[[ Data for analysis, beginning ]]

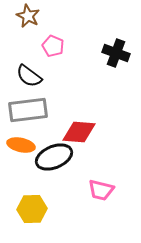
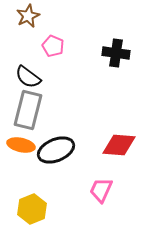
brown star: rotated 20 degrees clockwise
black cross: rotated 12 degrees counterclockwise
black semicircle: moved 1 px left, 1 px down
gray rectangle: rotated 69 degrees counterclockwise
red diamond: moved 40 px right, 13 px down
black ellipse: moved 2 px right, 7 px up
pink trapezoid: rotated 100 degrees clockwise
yellow hexagon: rotated 20 degrees counterclockwise
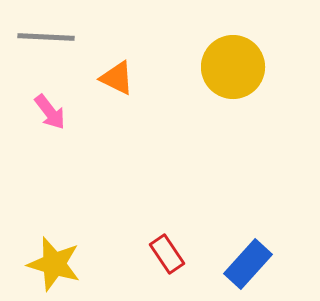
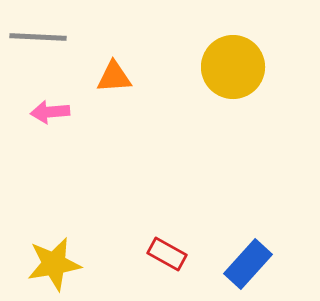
gray line: moved 8 px left
orange triangle: moved 3 px left, 1 px up; rotated 30 degrees counterclockwise
pink arrow: rotated 123 degrees clockwise
red rectangle: rotated 27 degrees counterclockwise
yellow star: rotated 26 degrees counterclockwise
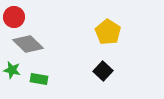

[[ Data for analysis, end ]]

Set down only the lines from the one with "yellow hexagon: rotated" through the end of the entries, exactly as they appear, leaving out each picture.

■ **Solved exercise**
yellow hexagon: rotated 20 degrees counterclockwise
gray line: moved 8 px left
orange triangle: moved 3 px left, 1 px up; rotated 30 degrees counterclockwise
pink arrow: rotated 123 degrees clockwise
red rectangle: rotated 27 degrees counterclockwise
yellow star: rotated 26 degrees counterclockwise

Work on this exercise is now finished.